What this task involves —
For the records that follow, please set down exactly the lines between the one holding "128, 519, 164>" and the one holding "346, 436, 375>", inclusive, and only those.

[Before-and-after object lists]
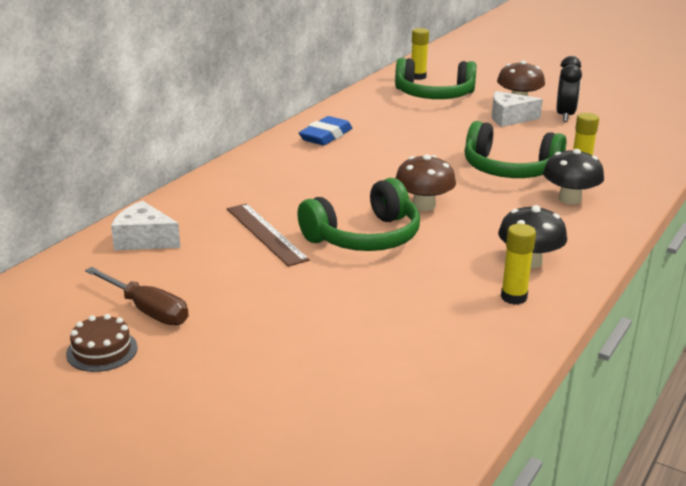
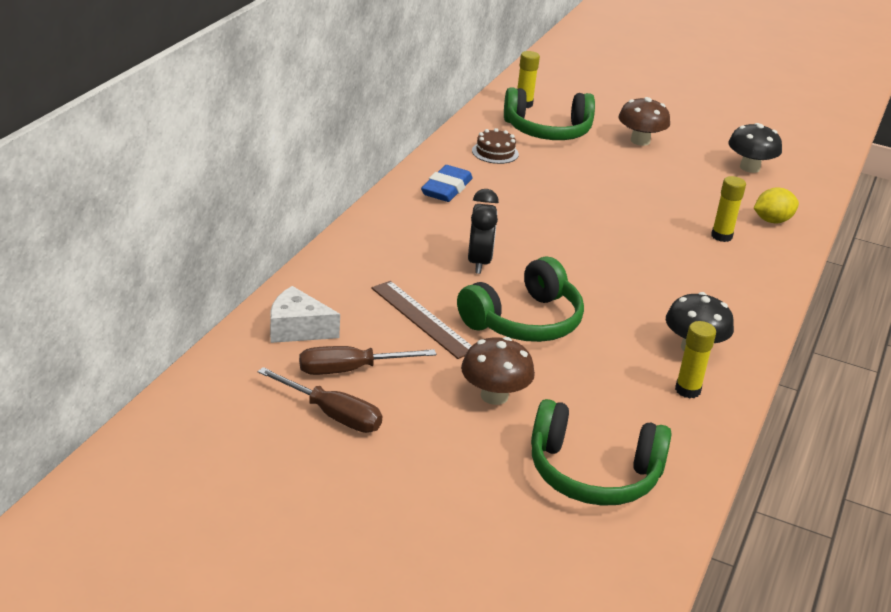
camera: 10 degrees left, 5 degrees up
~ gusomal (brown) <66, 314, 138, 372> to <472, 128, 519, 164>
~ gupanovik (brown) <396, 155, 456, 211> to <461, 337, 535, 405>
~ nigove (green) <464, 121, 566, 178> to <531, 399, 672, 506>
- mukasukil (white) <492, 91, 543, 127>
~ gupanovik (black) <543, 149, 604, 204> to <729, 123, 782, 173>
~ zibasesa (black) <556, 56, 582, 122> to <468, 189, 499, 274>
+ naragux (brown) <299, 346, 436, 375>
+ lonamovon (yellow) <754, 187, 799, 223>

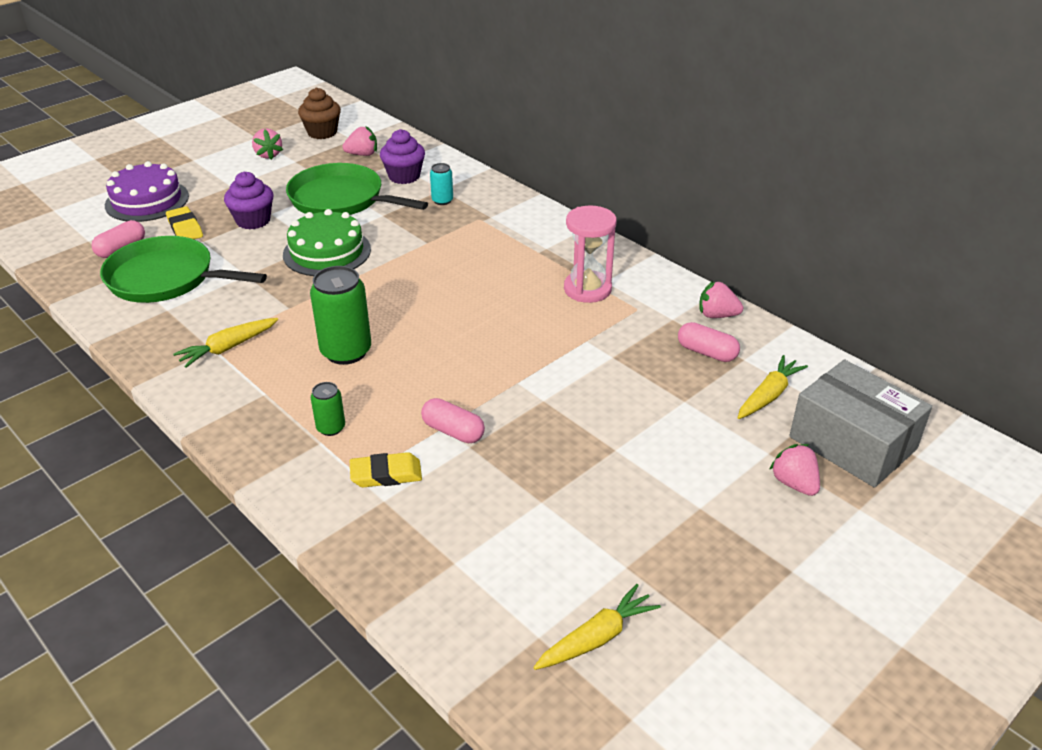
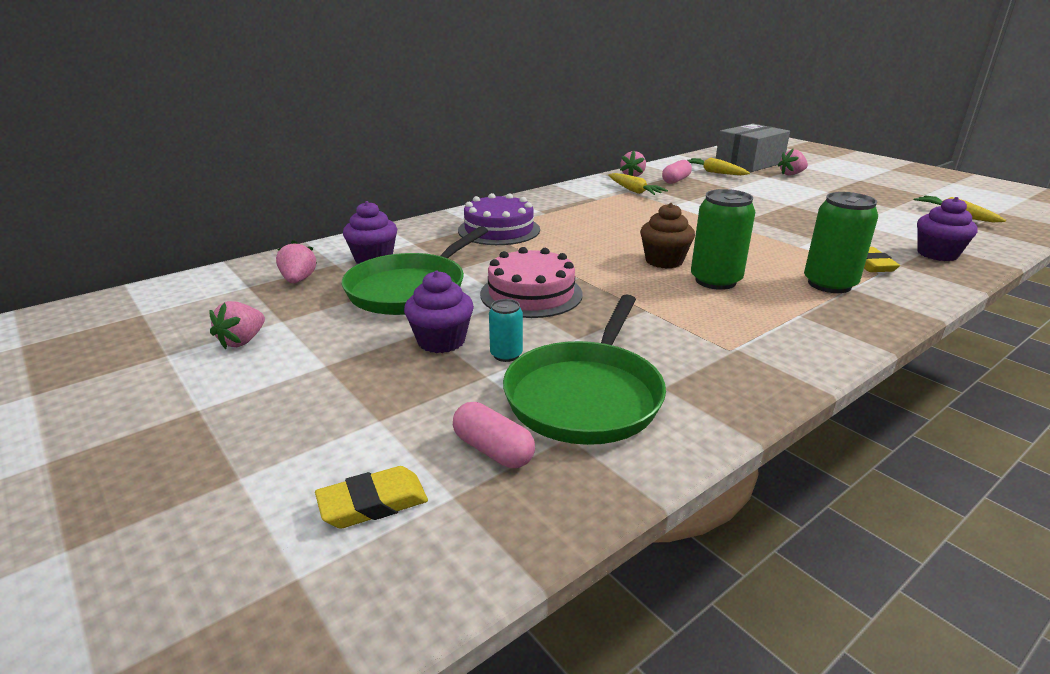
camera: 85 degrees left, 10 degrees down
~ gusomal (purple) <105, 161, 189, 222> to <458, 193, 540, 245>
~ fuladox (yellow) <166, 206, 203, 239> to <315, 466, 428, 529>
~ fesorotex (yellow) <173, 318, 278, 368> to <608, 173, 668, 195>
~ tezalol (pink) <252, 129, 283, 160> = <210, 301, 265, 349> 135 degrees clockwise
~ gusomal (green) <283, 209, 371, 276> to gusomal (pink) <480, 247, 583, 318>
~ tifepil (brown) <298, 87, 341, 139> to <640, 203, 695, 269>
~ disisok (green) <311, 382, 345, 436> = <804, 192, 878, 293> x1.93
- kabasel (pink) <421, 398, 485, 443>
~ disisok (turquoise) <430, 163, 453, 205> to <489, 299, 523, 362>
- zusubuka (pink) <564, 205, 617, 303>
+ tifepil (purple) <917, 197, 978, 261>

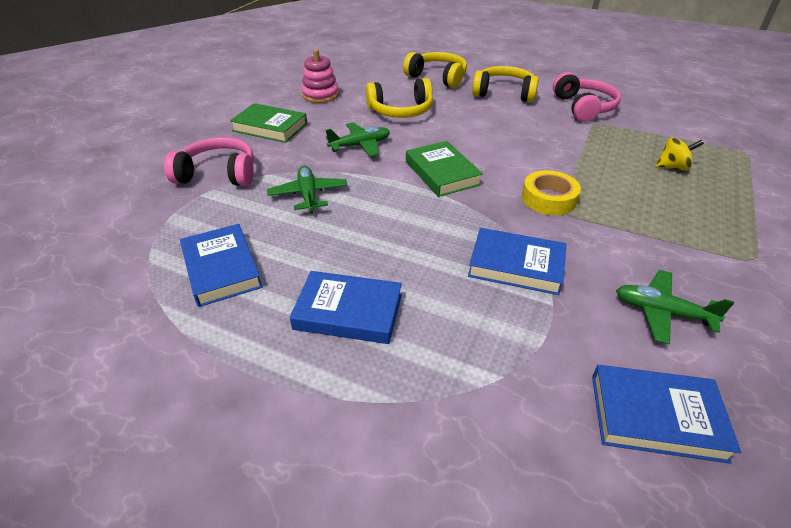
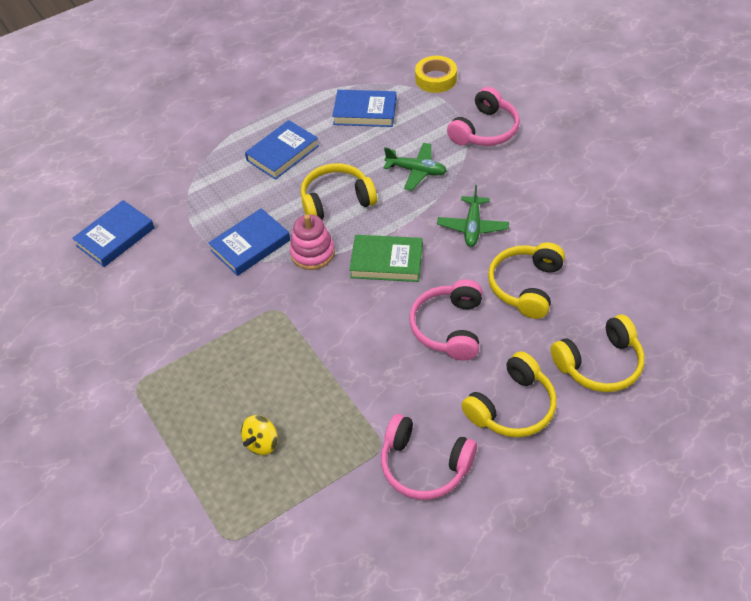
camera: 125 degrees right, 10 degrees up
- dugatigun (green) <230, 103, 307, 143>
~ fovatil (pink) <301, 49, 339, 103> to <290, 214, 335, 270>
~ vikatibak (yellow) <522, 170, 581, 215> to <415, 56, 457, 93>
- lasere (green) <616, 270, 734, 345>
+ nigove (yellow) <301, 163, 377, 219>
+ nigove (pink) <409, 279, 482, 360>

Solved exercise —
~ gusomal (brown) <66, 314, 138, 372> to <472, 128, 519, 164>
~ gupanovik (brown) <396, 155, 456, 211> to <461, 337, 535, 405>
~ nigove (green) <464, 121, 566, 178> to <531, 399, 672, 506>
- mukasukil (white) <492, 91, 543, 127>
~ gupanovik (black) <543, 149, 604, 204> to <729, 123, 782, 173>
~ zibasesa (black) <556, 56, 582, 122> to <468, 189, 499, 274>
+ naragux (brown) <299, 346, 436, 375>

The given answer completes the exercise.